PROBLEM DESCRIPTION: Write each entry again exactly as shown, but without the images it holds.
### DATA FOR THIS EXERCISE
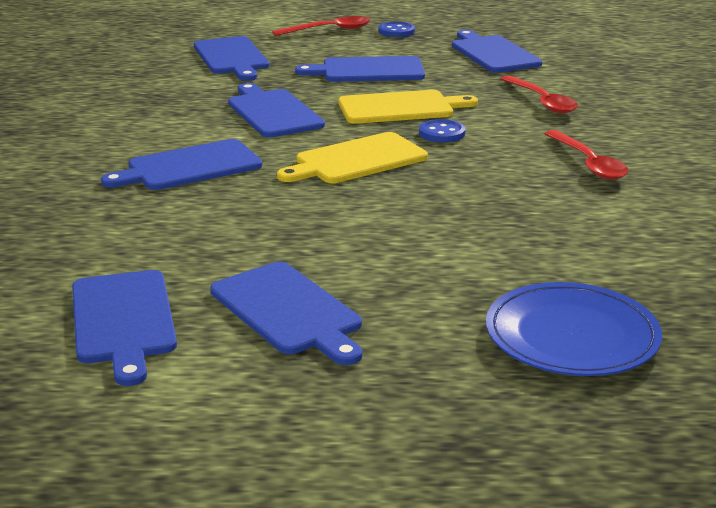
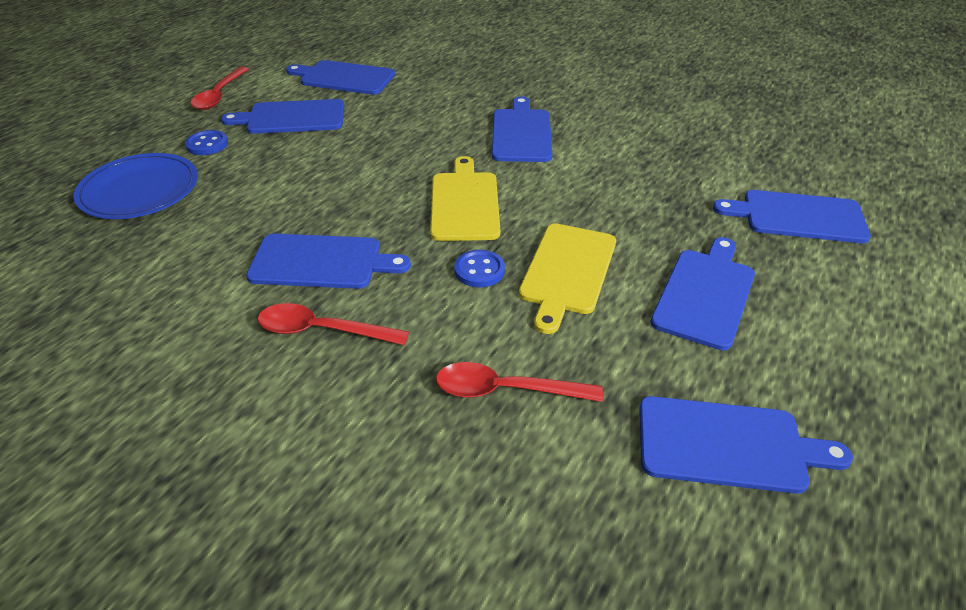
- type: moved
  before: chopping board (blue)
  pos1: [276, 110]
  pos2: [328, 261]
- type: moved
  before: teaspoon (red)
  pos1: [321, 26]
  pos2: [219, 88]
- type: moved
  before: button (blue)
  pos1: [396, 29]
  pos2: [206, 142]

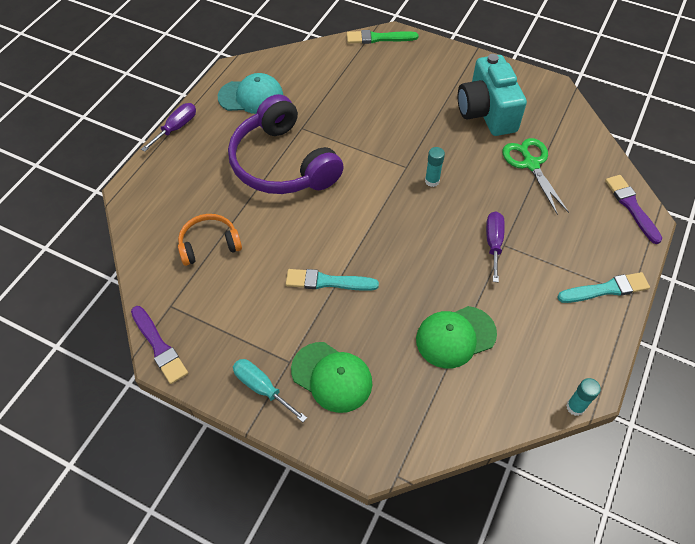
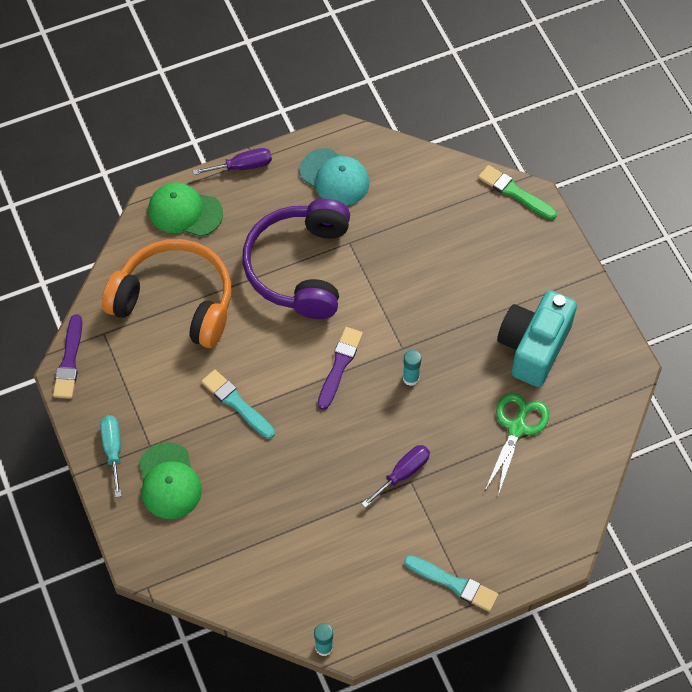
- type: resized
  before: headphones (orange)
  pos1: [210, 240]
  pos2: [166, 293]
  scale: 1.95
- type: moved
  before: cap (green)
  pos1: [456, 337]
  pos2: [185, 209]
- type: moved
  before: paintbrush (violet)
  pos1: [633, 209]
  pos2: [340, 368]

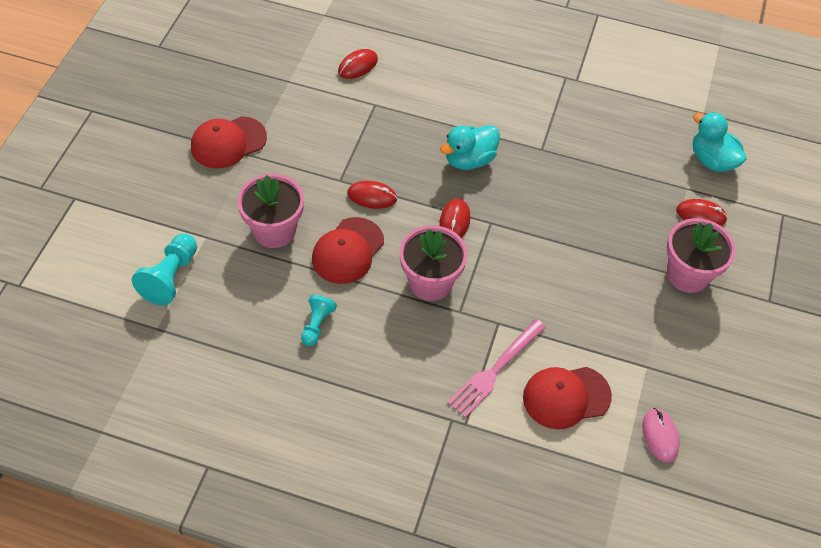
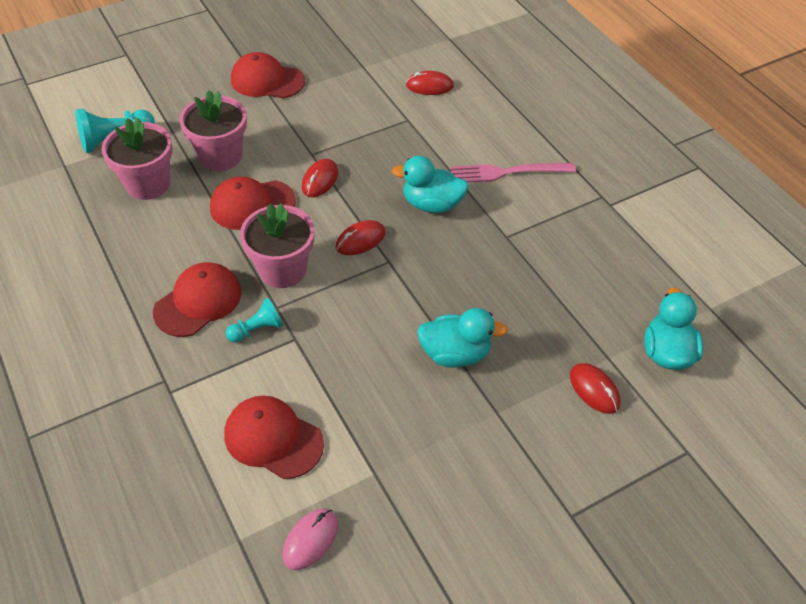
- type: moved
  before: game pawn (aqua)
  pos1: [319, 320]
  pos2: [254, 320]
- type: turned
  before: mouse (red)
  pos1: [372, 195]
  pos2: [320, 178]
  turn: 60
- type: moved
  before: dinner fork (rose-pink)
  pos1: [496, 368]
  pos2: [513, 173]
- type: moved
  before: flower pot (rose-pink)
  pos1: [701, 255]
  pos2: [137, 159]
- type: added
  after: cap (red)
  pos2: [197, 299]
- type: added
  after: toy duck (aqua)
  pos2: [462, 338]

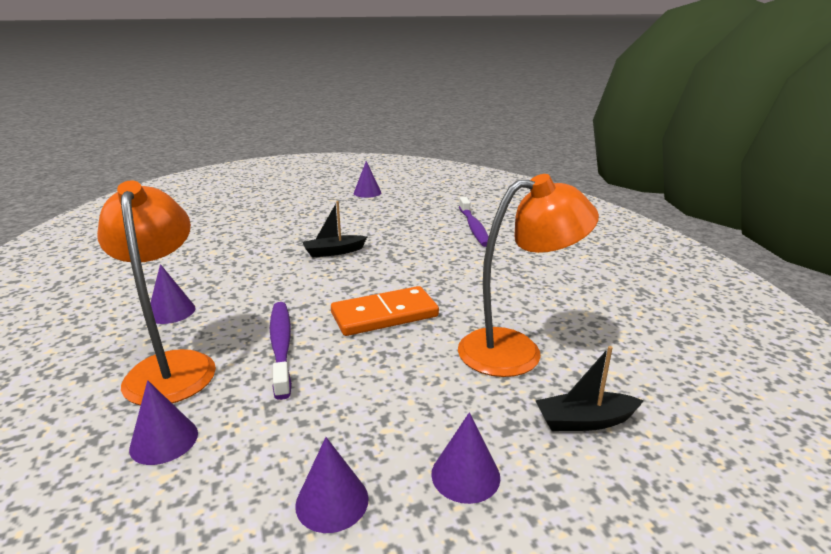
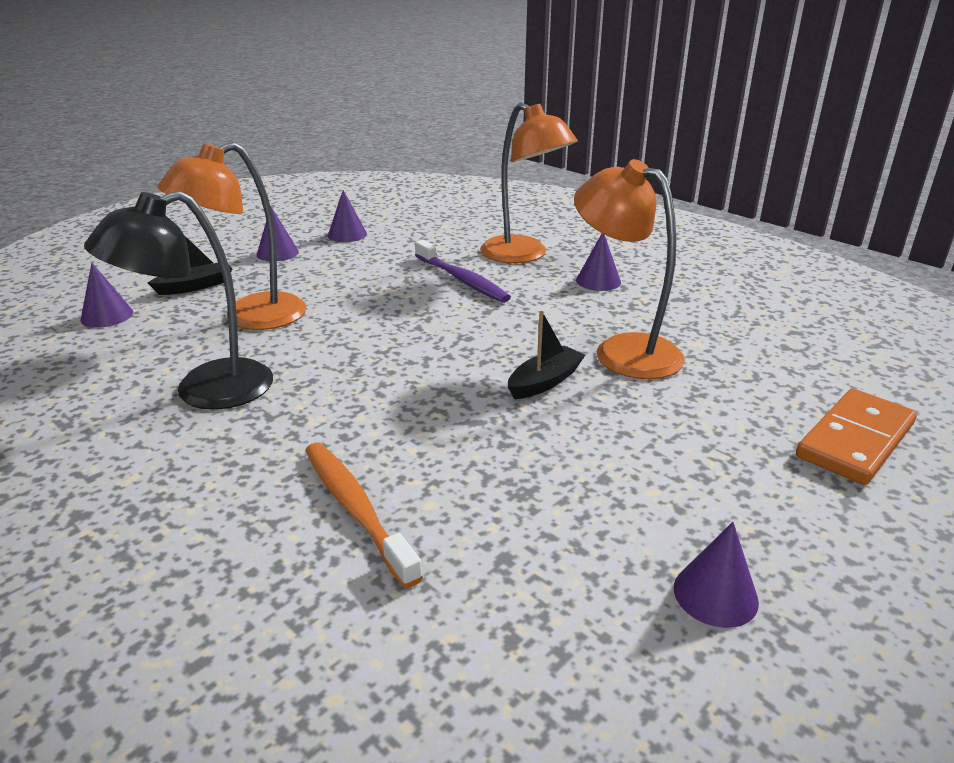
- type: moved
  before: solid cone (violet)
  pos1: [163, 422]
  pos2: [107, 295]
- type: moved
  before: domino piece (orange)
  pos1: [385, 311]
  pos2: [856, 437]
- type: recoloured
  before: tooth brush (violet)
  after: tooth brush (orange)
  pos1: [474, 222]
  pos2: [364, 515]
- type: added
  after: desk lamp (ebony)
  pos2: [178, 300]
- type: added
  after: desk lamp (orange)
  pos2: [629, 269]

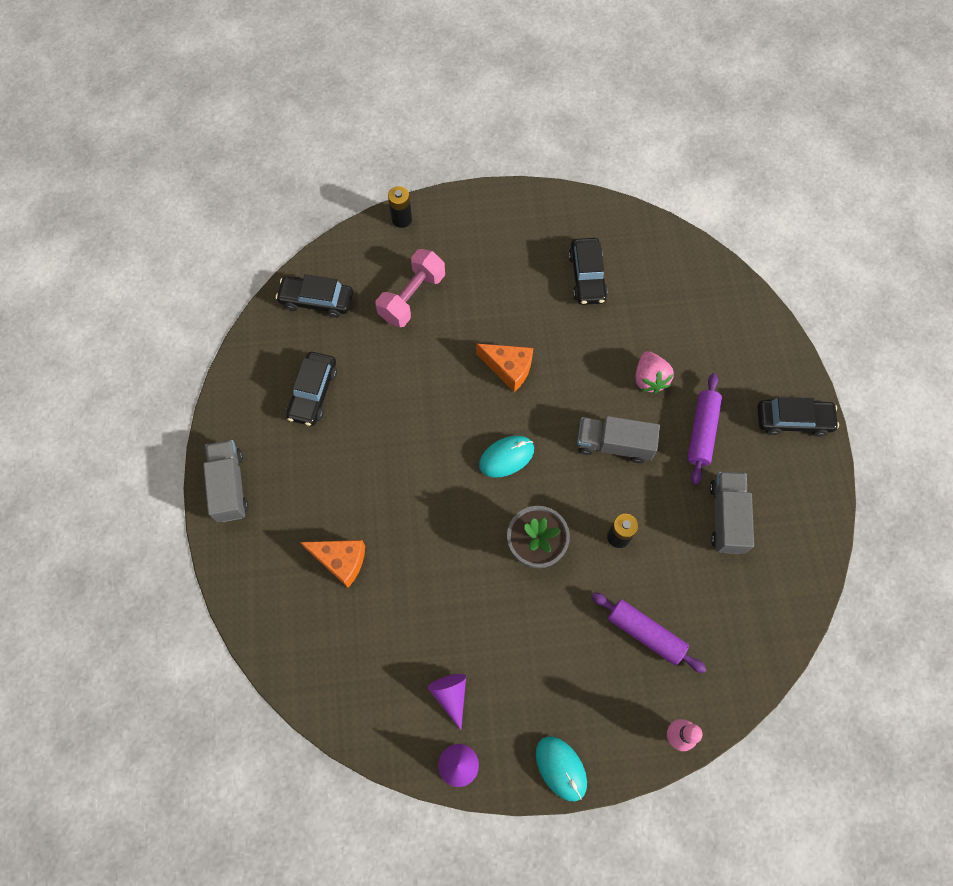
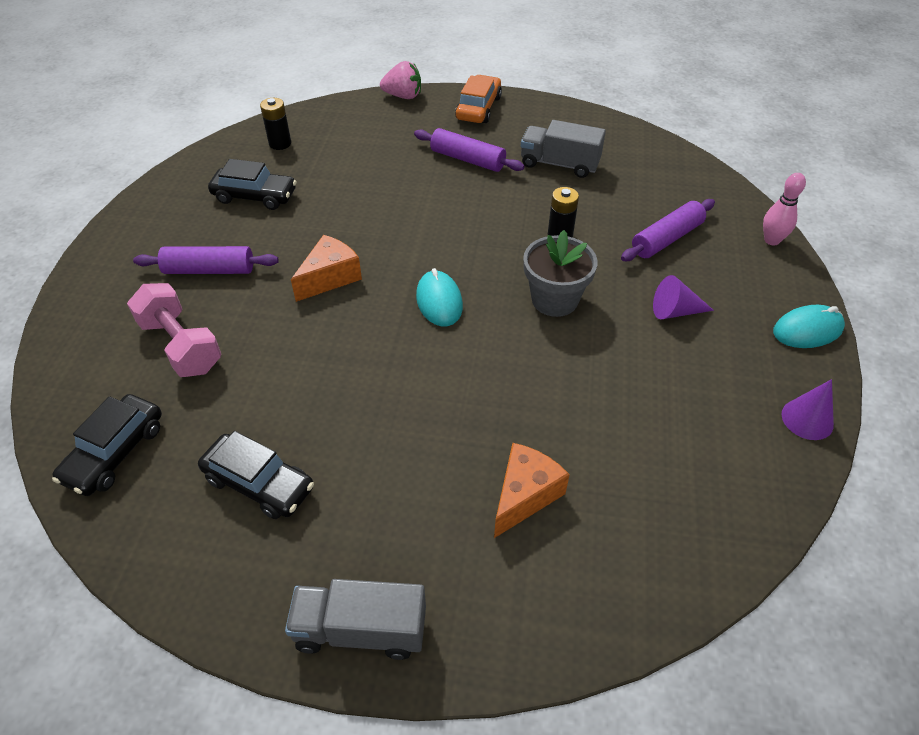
- type: moved
  before: AA battery (ebony)
  pos1: [400, 207]
  pos2: [275, 124]
- type: moved
  before: solid cone (violet)
  pos1: [447, 702]
  pos2: [683, 297]
- type: removed
  before: toy truck (grey)
  pos1: [618, 439]
- type: moved
  before: toy strawberry (rose-pink)
  pos1: [655, 372]
  pos2: [400, 80]
- type: recoloured
  before: toy car (ebony)
  after: toy car (orange)
  pos1: [798, 417]
  pos2: [478, 99]
- type: added
  after: dough roller (violet)
  pos2: [206, 260]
######
YOUR SOLUTION:
- type: moved
  before: chopping board (blue)
  pos1: [276, 110]
  pos2: [328, 261]
- type: moved
  before: teaspoon (red)
  pos1: [321, 26]
  pos2: [219, 88]
- type: moved
  before: button (blue)
  pos1: [396, 29]
  pos2: [206, 142]

- type: resized
  before: headphones (orange)
  pos1: [210, 240]
  pos2: [166, 293]
  scale: 1.95
- type: moved
  before: cap (green)
  pos1: [456, 337]
  pos2: [185, 209]
- type: moved
  before: paintbrush (violet)
  pos1: [633, 209]
  pos2: [340, 368]

- type: moved
  before: game pawn (aqua)
  pos1: [319, 320]
  pos2: [254, 320]
- type: turned
  before: mouse (red)
  pos1: [372, 195]
  pos2: [320, 178]
  turn: 60
- type: moved
  before: dinner fork (rose-pink)
  pos1: [496, 368]
  pos2: [513, 173]
- type: moved
  before: flower pot (rose-pink)
  pos1: [701, 255]
  pos2: [137, 159]
- type: added
  after: cap (red)
  pos2: [197, 299]
- type: added
  after: toy duck (aqua)
  pos2: [462, 338]

- type: moved
  before: solid cone (violet)
  pos1: [163, 422]
  pos2: [107, 295]
- type: moved
  before: domino piece (orange)
  pos1: [385, 311]
  pos2: [856, 437]
- type: recoloured
  before: tooth brush (violet)
  after: tooth brush (orange)
  pos1: [474, 222]
  pos2: [364, 515]
- type: added
  after: desk lamp (ebony)
  pos2: [178, 300]
- type: added
  after: desk lamp (orange)
  pos2: [629, 269]

- type: moved
  before: AA battery (ebony)
  pos1: [400, 207]
  pos2: [275, 124]
- type: moved
  before: solid cone (violet)
  pos1: [447, 702]
  pos2: [683, 297]
- type: removed
  before: toy truck (grey)
  pos1: [618, 439]
- type: moved
  before: toy strawberry (rose-pink)
  pos1: [655, 372]
  pos2: [400, 80]
- type: recoloured
  before: toy car (ebony)
  after: toy car (orange)
  pos1: [798, 417]
  pos2: [478, 99]
- type: added
  after: dough roller (violet)
  pos2: [206, 260]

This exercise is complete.